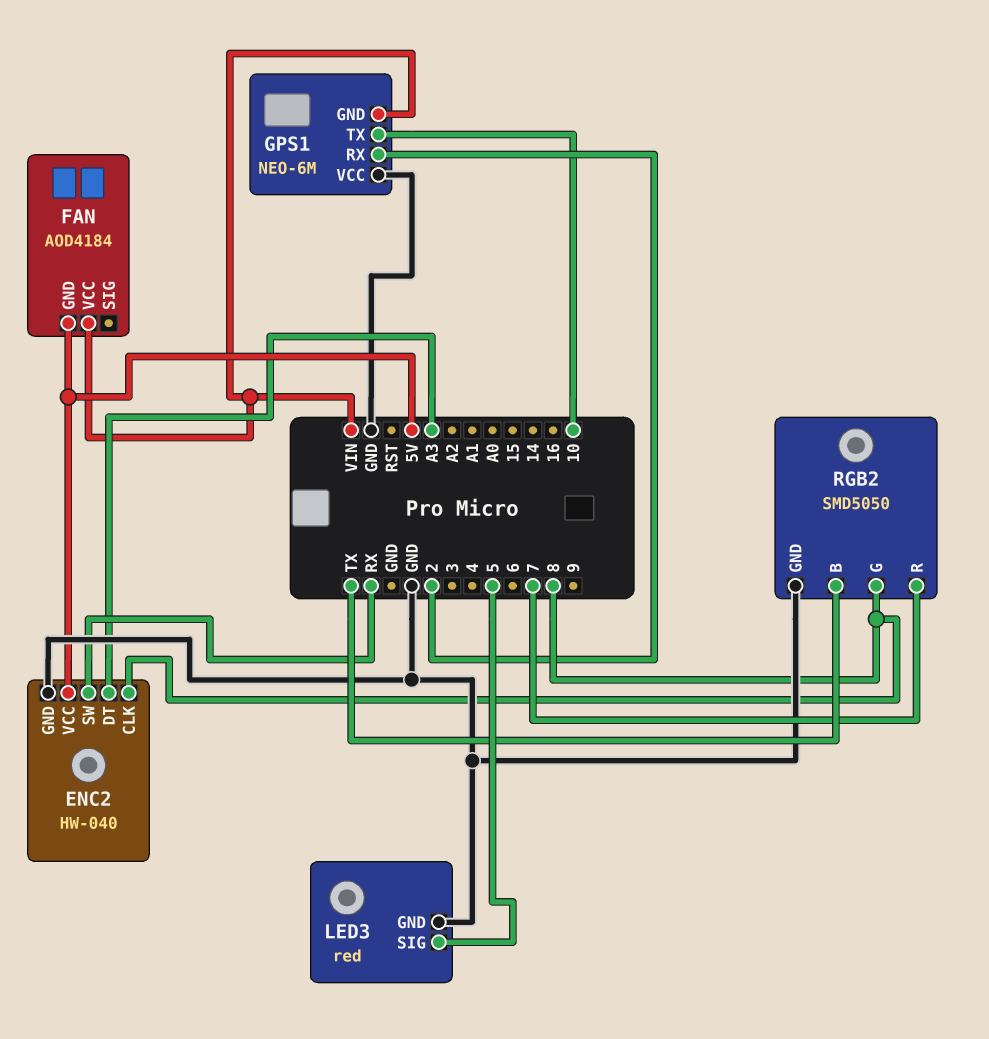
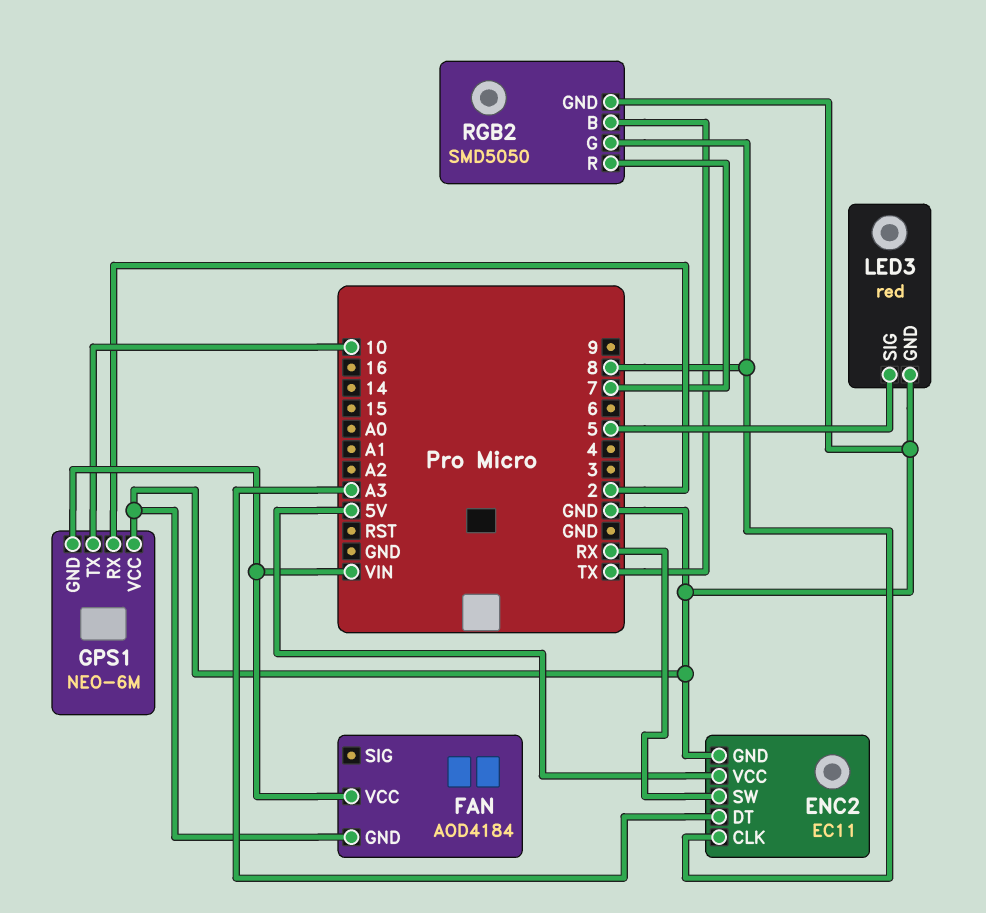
ENC2: HW-040 -> EC11
FAN pin GND: 5V -> GND

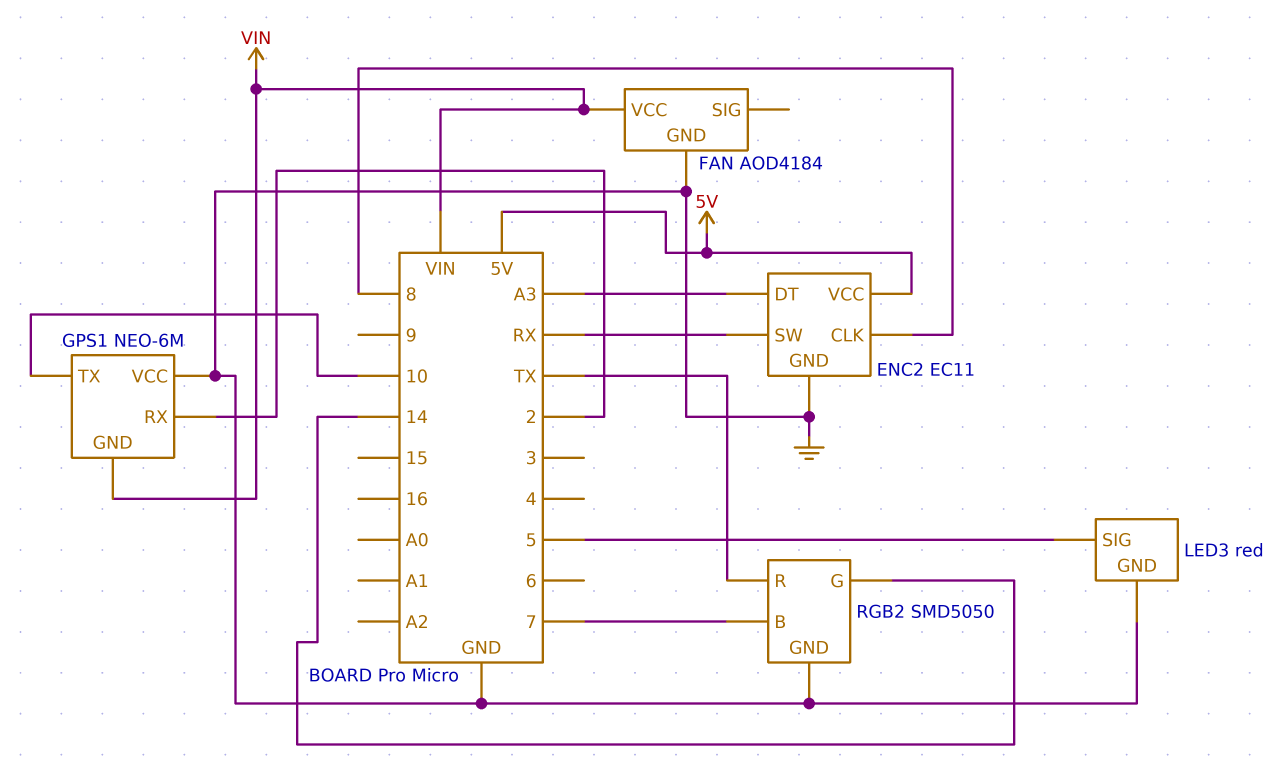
RGB2 pin B: TX -> 7
RGB2 pin G: 8 -> 14
RGB2 pin R: 7 -> TX

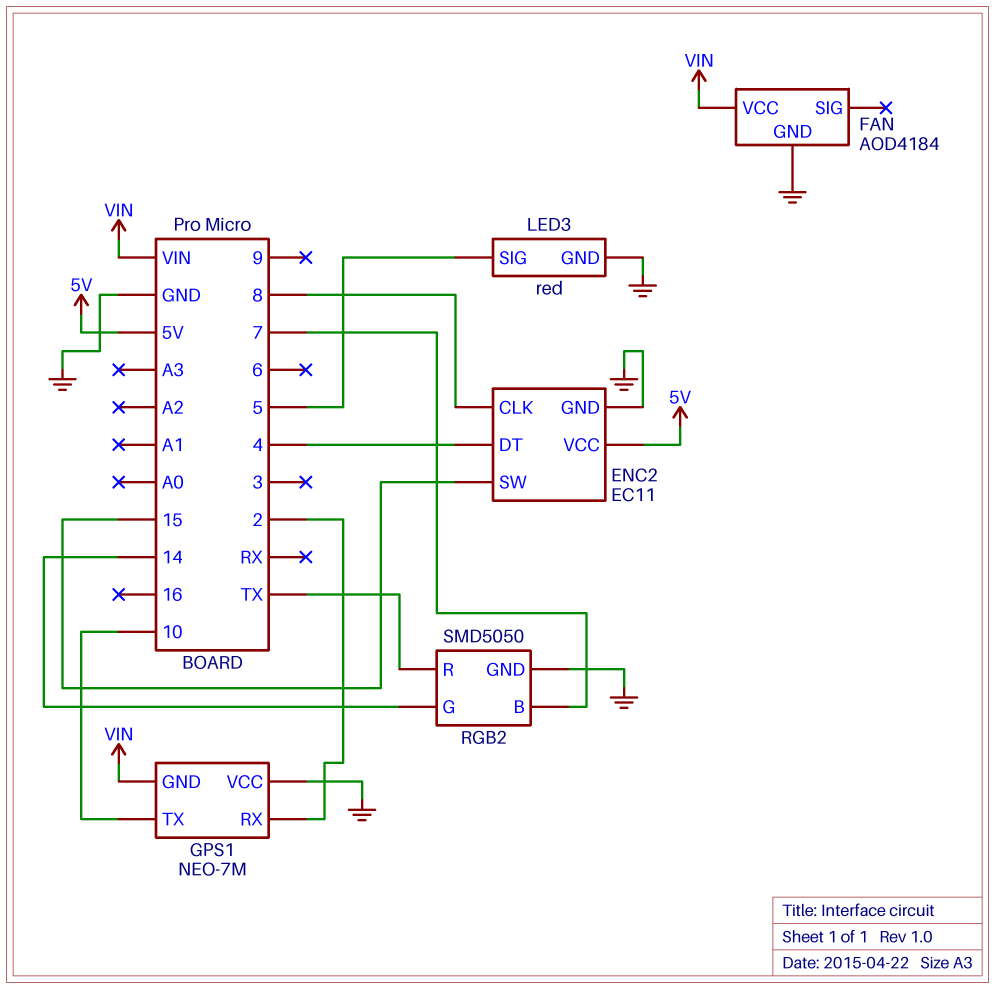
ENC2 pin DT: A3 -> 4
ENC2 pin SW: RX -> 15
GPS1: NEO-6M -> NEO-7M

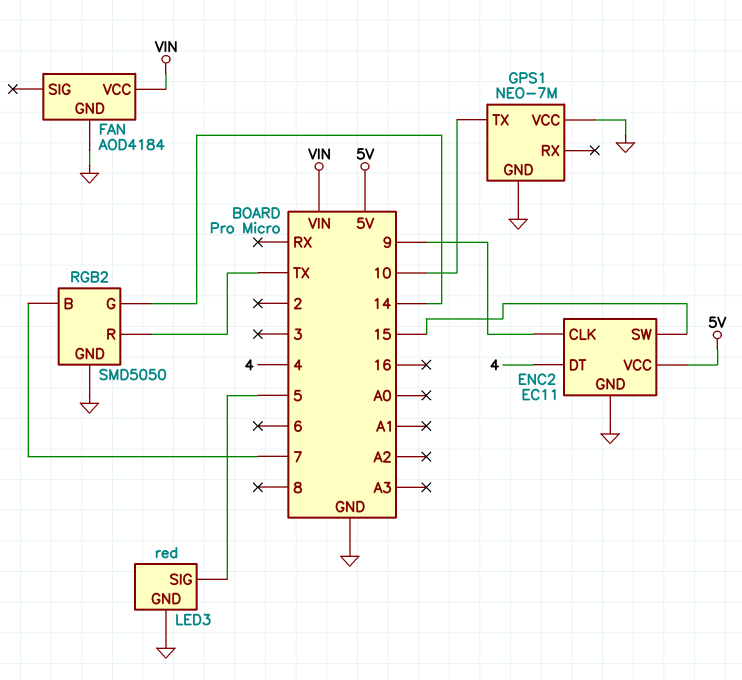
ENC2 pin CLK: 8 -> 9
GPS1 pin GND: VIN -> GND
GPS1 pin RX: 2 -> none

(WHAT YOU ARE ASKED TO DO): Only the lines from the one containing "GPS1: NEO-6M -> NEO-7M" through the last line of the material are to be restated word for word; no picture is to be included.

(TASK SOLUTION):
GPS1: NEO-6M -> NEO-7M

ENC2 pin CLK: 8 -> 9
GPS1 pin GND: VIN -> GND
GPS1 pin RX: 2 -> none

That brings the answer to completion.